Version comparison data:
────

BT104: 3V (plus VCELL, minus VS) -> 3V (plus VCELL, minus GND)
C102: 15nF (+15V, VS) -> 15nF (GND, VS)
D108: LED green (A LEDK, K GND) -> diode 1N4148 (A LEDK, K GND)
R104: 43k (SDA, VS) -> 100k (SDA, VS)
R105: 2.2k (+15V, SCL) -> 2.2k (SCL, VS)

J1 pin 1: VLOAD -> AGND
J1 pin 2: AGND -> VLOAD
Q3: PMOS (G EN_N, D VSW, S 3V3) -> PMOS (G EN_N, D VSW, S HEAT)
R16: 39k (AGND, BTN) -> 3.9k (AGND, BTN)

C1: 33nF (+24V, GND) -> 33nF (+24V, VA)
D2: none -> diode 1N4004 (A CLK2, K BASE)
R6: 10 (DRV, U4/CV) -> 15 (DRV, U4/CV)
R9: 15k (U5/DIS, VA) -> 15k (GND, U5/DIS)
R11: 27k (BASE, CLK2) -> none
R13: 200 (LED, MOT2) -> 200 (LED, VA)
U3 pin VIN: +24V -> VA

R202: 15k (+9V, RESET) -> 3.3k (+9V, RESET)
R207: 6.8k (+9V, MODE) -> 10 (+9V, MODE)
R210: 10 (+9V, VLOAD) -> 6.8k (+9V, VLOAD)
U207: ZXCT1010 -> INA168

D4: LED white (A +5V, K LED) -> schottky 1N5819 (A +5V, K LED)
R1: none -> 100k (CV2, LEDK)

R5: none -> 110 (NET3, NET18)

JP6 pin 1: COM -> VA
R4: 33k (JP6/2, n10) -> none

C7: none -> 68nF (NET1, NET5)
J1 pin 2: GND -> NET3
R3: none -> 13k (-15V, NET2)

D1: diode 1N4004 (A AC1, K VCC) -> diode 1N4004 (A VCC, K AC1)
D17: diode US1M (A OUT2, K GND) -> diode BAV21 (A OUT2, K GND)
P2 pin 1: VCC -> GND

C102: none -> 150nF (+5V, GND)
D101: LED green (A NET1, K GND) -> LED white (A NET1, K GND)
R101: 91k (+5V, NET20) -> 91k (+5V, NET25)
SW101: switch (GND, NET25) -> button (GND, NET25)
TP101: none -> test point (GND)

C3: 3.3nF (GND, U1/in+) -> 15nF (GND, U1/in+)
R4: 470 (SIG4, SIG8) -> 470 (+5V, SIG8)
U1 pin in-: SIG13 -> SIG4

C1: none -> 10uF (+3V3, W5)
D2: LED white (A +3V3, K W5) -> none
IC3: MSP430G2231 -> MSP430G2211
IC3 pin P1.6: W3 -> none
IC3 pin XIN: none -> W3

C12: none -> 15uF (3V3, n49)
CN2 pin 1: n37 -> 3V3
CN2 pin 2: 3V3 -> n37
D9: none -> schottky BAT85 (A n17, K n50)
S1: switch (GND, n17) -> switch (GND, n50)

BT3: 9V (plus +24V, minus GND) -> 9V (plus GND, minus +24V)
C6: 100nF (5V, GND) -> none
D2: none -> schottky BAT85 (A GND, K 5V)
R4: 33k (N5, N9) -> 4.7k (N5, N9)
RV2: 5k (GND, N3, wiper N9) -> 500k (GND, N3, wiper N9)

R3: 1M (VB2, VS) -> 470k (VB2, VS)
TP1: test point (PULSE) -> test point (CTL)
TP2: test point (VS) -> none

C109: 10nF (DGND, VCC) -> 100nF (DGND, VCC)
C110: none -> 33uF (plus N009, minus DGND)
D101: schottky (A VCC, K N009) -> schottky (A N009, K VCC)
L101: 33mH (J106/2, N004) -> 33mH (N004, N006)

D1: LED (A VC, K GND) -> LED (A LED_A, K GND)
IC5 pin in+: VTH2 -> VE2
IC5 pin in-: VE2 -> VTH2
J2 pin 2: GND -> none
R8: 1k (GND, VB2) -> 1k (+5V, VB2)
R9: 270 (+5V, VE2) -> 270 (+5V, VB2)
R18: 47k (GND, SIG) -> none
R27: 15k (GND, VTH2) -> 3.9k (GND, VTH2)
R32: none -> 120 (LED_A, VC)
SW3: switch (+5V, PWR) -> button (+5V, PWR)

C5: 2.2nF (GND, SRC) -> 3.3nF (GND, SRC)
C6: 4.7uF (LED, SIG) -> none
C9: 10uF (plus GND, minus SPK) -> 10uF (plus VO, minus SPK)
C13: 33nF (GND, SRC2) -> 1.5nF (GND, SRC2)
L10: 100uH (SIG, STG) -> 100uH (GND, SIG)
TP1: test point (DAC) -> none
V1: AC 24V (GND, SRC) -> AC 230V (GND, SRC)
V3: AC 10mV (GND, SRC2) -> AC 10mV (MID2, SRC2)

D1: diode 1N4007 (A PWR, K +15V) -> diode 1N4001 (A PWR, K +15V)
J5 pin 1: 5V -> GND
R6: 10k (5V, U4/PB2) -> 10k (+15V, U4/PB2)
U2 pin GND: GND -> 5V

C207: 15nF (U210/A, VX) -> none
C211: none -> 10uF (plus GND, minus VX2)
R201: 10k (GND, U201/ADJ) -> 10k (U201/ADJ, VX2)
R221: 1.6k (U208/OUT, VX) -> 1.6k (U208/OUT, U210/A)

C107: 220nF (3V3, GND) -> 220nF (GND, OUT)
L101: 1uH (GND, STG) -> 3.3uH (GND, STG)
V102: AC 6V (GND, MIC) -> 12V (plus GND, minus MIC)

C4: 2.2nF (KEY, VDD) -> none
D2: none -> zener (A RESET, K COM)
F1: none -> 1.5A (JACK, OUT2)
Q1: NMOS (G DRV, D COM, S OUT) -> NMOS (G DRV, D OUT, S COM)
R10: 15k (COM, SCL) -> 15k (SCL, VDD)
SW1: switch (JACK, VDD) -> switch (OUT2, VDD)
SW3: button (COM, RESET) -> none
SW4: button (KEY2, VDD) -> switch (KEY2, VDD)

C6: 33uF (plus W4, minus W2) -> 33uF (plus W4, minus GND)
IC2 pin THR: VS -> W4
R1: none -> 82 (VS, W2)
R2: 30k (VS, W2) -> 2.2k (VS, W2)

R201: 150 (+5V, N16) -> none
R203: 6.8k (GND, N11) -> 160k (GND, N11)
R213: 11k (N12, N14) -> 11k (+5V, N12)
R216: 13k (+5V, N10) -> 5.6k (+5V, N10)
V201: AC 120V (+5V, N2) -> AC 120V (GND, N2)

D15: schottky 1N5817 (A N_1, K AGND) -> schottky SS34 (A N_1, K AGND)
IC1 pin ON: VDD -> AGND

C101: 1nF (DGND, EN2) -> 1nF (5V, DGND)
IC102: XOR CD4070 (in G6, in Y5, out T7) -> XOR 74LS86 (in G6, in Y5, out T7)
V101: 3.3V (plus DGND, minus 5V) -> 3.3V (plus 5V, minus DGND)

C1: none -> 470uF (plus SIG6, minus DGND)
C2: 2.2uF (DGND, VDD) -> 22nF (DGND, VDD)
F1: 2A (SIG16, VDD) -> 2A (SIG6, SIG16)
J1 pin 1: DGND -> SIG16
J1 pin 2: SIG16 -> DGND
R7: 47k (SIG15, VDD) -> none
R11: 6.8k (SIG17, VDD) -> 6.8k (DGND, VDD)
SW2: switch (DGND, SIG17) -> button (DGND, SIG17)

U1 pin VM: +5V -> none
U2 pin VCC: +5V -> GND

────

- **Exercise details**: Every line in the data that holds "minus" should be copied out.

- **Completed exercise**:
BT104: 3V (plus VCELL, minus VS) -> 3V (plus VCELL, minus GND)
BT3: 9V (plus +24V, minus GND) -> 9V (plus GND, minus +24V)
C110: none -> 33uF (plus N009, minus DGND)
C9: 10uF (plus GND, minus SPK) -> 10uF (plus VO, minus SPK)
C211: none -> 10uF (plus GND, minus VX2)
V102: AC 6V (GND, MIC) -> 12V (plus GND, minus MIC)
C6: 33uF (plus W4, minus W2) -> 33uF (plus W4, minus GND)
V101: 3.3V (plus DGND, minus 5V) -> 3.3V (plus 5V, minus DGND)
C1: none -> 470uF (plus SIG6, minus DGND)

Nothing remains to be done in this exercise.